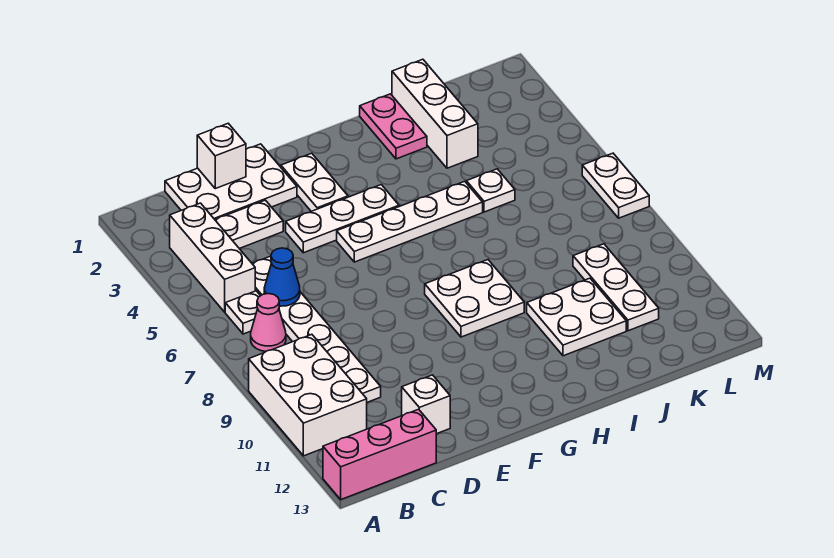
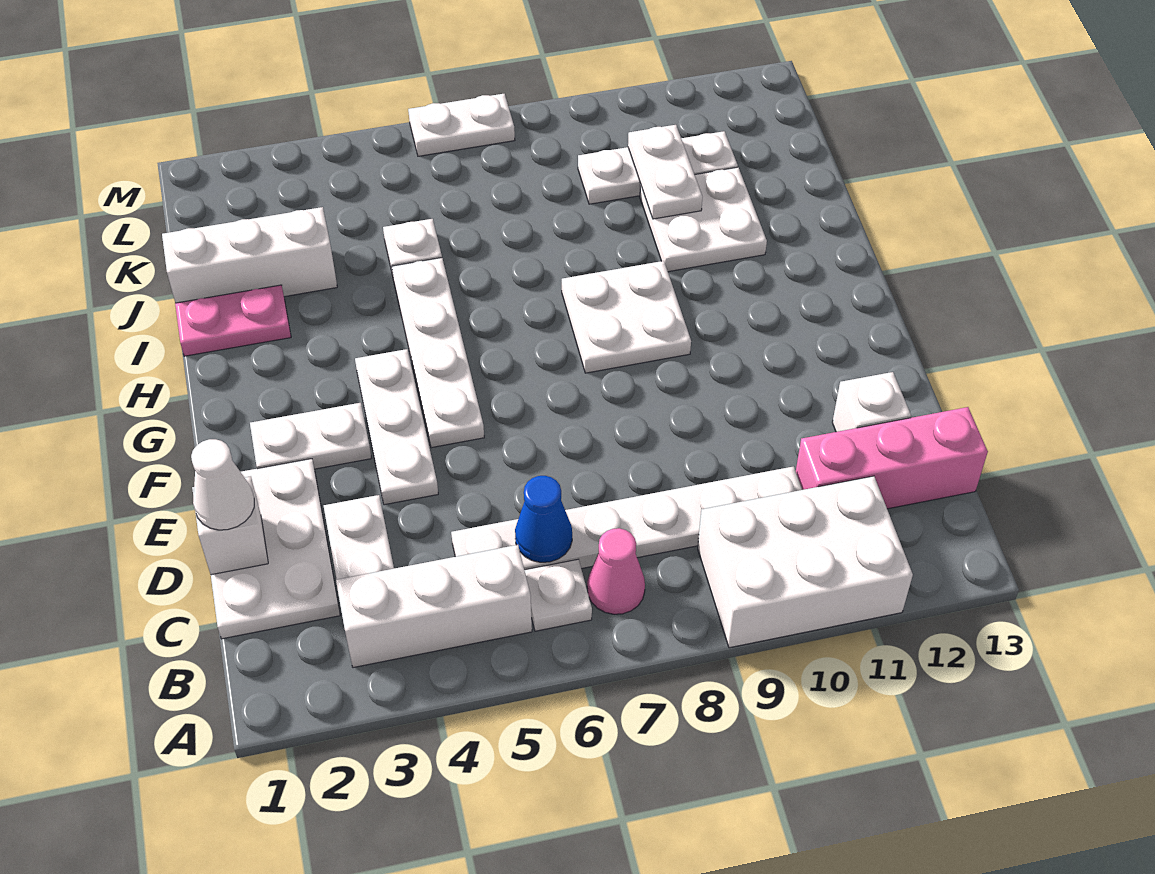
pink brick A13:C13 level 1 -> pink brick C11:C13 level 1
none -> white cone D1 level 3
none -> white plate J10:K10 level 2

#####

- [Work instruction]: Pictures in the data above should not be copied; transcribe everything else exactly.

- [Written solution]:
pink brick A13:C13 level 1 -> pink brick C11:C13 level 1
none -> white cone D1 level 3
none -> white plate J10:K10 level 2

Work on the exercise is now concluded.